> [TASK PROMPT]: Which lines run from the one containing "Handbooks: [906,393,978,451] ->" to the end of the entries? Copy them exactly, both ends included, and give nothing else.

Stored data entries
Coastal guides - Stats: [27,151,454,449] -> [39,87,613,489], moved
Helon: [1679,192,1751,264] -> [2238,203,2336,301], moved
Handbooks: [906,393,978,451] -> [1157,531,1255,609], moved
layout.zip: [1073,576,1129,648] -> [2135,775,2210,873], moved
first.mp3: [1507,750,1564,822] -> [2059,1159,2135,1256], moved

> [RESULT FOR THIS EXERCISE]:
Handbooks: [906,393,978,451] -> [1157,531,1255,609], moved
layout.zip: [1073,576,1129,648] -> [2135,775,2210,873], moved
first.mp3: [1507,750,1564,822] -> [2059,1159,2135,1256], moved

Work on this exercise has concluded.